■ **EXERCISE INSTRUCTIONS**:
Please copy out each line of the listing that contains the word "hammer".
═════ DATA SECTION ═════
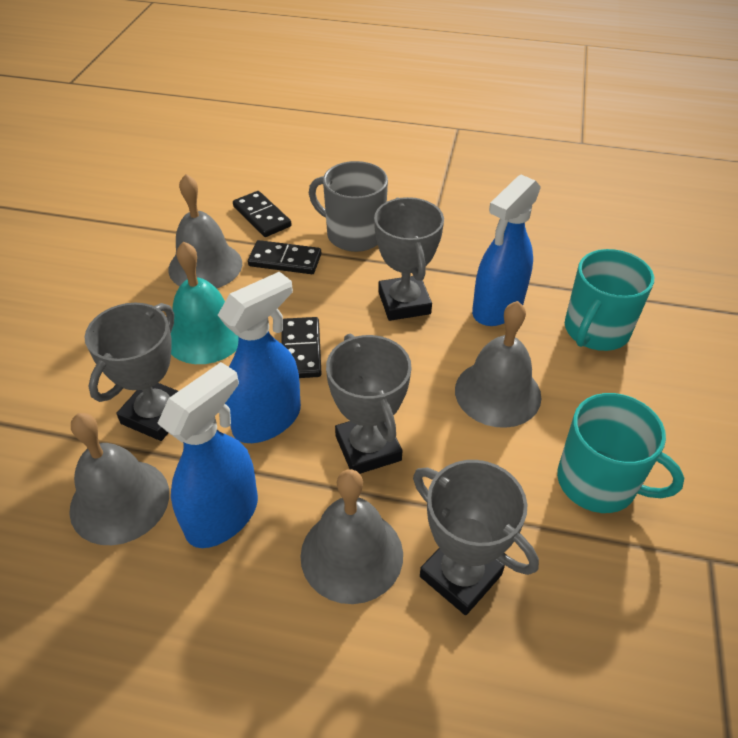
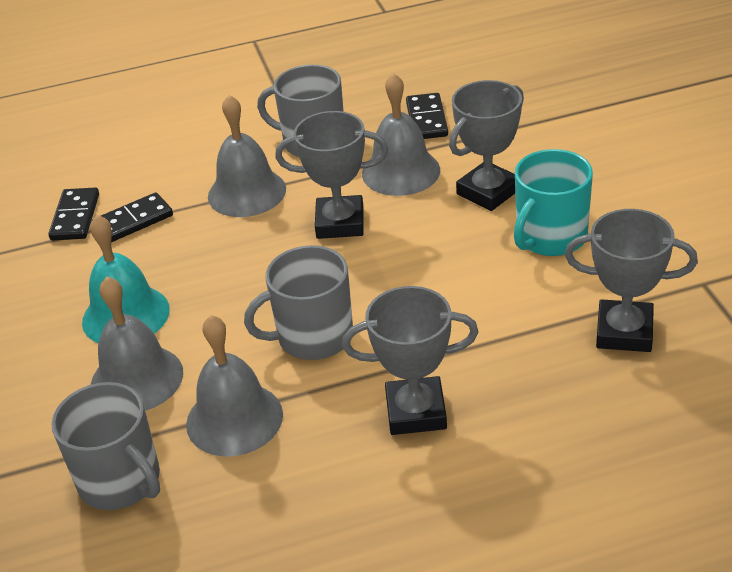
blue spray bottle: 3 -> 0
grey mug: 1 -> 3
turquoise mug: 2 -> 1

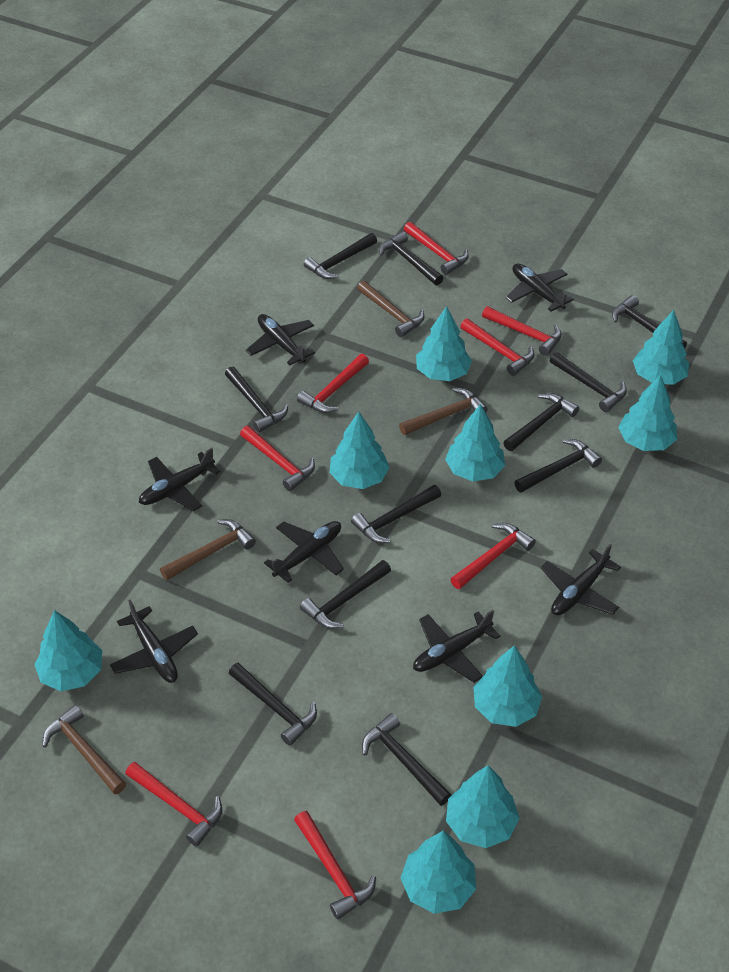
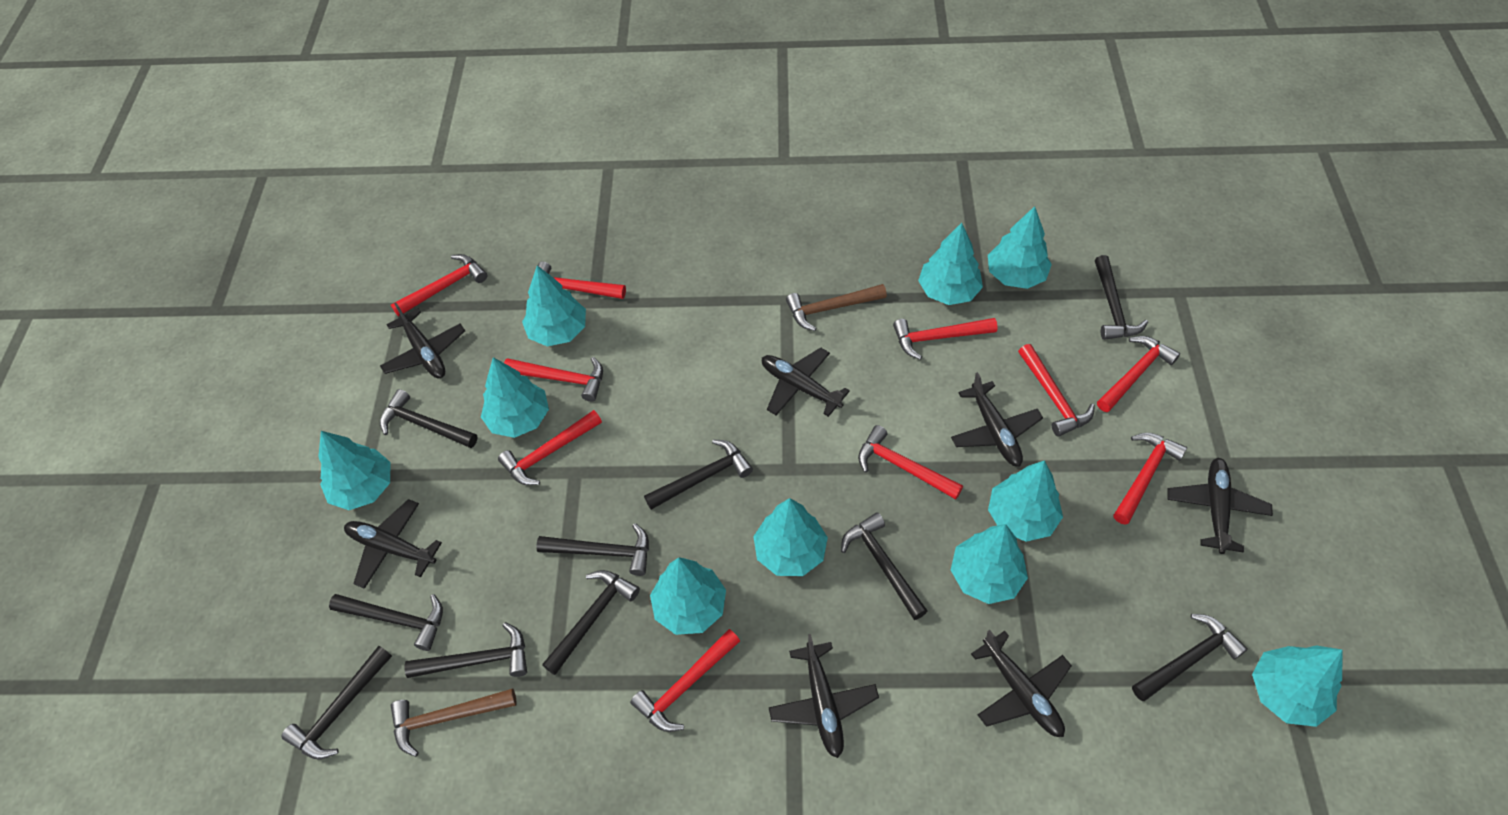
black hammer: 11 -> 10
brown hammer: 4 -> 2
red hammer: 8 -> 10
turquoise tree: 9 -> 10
═════
■ **RESULT BELOW**:
black hammer: 11 -> 10
brown hammer: 4 -> 2
red hammer: 8 -> 10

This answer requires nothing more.